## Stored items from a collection
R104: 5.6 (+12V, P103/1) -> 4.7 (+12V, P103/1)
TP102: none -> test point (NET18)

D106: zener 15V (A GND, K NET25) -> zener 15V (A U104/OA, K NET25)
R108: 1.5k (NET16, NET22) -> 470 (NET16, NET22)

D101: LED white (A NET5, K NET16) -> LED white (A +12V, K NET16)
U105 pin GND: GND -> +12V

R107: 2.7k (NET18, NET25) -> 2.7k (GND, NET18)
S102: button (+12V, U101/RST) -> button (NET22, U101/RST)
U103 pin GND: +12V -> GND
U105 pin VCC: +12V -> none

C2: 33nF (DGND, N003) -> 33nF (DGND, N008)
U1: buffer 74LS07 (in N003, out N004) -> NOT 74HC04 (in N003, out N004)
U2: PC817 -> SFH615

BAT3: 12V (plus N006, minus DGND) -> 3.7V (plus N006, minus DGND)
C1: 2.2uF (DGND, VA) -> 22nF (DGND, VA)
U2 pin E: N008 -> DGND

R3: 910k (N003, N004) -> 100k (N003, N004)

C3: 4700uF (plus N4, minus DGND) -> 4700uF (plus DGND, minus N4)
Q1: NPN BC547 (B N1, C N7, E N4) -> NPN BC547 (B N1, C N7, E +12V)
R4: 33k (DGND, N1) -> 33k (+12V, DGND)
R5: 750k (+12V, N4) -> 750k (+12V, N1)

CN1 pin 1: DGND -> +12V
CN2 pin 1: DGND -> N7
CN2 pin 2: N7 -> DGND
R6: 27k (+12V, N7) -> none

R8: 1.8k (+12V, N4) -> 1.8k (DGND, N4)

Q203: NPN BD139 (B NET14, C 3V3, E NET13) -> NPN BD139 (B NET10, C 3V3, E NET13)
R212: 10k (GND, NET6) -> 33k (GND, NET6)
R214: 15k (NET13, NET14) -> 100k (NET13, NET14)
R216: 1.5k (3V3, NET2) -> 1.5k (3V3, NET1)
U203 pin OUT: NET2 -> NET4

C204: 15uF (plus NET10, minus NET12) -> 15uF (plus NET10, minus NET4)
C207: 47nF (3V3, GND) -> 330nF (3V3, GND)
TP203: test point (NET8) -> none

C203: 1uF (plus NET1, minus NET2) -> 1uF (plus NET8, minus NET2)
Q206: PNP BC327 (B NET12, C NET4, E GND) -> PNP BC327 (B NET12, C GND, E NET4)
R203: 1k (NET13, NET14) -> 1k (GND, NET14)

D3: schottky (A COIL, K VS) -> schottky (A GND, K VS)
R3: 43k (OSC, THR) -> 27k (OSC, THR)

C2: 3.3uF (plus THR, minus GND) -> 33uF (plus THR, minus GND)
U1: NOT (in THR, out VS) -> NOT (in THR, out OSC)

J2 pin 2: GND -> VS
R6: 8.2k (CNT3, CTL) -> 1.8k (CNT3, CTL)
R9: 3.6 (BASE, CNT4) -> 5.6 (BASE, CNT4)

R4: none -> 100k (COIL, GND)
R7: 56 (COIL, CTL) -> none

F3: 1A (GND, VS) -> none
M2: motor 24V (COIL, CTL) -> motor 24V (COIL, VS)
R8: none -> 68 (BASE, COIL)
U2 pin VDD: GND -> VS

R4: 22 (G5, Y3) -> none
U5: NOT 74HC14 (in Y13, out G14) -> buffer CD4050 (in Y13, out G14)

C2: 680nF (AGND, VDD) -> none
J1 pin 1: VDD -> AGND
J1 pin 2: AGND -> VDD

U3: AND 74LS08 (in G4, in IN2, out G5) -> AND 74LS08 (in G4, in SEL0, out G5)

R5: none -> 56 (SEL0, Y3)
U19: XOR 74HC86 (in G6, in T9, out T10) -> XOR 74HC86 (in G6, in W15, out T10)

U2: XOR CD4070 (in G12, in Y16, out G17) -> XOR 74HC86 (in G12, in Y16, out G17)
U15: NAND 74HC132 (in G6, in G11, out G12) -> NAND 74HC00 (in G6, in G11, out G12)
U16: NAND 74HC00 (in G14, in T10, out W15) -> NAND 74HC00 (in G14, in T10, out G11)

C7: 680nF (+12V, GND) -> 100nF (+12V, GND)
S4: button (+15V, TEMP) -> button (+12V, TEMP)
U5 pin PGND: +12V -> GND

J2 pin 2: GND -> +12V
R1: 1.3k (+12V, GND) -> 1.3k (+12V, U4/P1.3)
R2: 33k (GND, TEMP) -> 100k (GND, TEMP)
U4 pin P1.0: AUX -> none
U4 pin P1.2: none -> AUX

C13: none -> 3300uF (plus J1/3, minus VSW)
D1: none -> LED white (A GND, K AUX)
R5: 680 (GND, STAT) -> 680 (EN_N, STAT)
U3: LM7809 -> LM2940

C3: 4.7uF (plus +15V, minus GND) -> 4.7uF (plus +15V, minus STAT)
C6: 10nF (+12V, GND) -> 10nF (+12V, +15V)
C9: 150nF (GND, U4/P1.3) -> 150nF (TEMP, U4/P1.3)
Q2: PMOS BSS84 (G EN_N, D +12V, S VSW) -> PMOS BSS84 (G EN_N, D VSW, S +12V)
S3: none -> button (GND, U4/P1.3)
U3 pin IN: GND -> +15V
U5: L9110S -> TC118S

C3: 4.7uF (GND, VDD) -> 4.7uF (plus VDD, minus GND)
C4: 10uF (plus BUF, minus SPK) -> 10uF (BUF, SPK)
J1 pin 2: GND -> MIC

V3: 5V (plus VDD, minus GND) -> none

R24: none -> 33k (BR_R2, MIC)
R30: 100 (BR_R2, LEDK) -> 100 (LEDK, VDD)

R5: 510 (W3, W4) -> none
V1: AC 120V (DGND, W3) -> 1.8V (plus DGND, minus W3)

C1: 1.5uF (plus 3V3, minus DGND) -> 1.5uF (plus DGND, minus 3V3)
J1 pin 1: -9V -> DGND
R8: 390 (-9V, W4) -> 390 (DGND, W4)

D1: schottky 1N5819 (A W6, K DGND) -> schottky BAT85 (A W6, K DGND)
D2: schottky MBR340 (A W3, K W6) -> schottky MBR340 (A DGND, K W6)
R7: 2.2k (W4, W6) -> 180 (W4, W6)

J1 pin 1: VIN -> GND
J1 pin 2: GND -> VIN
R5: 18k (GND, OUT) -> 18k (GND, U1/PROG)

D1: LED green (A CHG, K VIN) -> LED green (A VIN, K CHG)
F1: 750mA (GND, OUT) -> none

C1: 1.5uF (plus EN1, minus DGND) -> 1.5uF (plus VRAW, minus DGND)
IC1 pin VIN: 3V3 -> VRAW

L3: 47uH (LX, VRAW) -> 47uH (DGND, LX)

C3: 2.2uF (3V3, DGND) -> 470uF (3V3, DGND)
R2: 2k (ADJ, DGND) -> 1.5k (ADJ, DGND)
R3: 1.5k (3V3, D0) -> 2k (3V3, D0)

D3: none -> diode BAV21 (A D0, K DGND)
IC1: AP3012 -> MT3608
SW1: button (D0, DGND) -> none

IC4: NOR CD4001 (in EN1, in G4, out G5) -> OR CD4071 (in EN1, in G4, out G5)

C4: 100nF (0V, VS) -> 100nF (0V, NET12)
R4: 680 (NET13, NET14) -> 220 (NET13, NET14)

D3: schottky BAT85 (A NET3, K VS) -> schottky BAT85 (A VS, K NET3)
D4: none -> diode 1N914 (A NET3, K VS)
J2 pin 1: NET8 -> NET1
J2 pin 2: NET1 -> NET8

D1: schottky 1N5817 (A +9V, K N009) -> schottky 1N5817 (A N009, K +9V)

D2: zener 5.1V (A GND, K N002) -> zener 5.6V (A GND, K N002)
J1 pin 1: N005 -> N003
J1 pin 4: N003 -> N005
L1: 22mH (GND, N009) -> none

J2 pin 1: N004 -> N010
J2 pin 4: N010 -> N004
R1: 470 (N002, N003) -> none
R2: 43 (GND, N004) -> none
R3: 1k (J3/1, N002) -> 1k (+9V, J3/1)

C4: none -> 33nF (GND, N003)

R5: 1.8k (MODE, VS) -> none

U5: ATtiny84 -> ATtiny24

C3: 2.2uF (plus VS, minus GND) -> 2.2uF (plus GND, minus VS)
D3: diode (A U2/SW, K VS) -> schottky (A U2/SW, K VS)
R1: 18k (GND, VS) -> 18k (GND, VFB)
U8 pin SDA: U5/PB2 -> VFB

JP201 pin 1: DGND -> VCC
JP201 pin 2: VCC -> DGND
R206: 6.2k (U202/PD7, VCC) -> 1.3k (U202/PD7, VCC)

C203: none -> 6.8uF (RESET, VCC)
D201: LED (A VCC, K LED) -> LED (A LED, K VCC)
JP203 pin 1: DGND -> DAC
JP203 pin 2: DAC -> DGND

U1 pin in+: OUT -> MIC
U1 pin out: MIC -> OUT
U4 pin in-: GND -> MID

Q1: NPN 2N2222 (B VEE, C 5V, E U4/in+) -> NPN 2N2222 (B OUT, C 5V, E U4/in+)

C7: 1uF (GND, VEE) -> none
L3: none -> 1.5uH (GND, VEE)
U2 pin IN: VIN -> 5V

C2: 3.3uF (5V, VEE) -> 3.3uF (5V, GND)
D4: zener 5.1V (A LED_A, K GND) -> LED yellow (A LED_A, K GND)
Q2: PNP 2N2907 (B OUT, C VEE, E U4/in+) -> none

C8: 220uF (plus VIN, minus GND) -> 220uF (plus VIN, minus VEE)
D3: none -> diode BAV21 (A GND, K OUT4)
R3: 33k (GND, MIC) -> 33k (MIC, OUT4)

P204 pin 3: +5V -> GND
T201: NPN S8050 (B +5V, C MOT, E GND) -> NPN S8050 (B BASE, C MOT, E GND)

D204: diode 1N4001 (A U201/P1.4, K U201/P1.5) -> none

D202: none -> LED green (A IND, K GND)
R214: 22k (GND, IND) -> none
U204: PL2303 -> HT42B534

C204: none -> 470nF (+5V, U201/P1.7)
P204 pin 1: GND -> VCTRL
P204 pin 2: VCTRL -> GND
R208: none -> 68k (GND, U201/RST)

## What needs to be done
From the records above, pull out each line that has "green".

## Solution to the problem
D1: LED green (A CHG, K VIN) -> LED green (A VIN, K CHG)
D202: none -> LED green (A IND, K GND)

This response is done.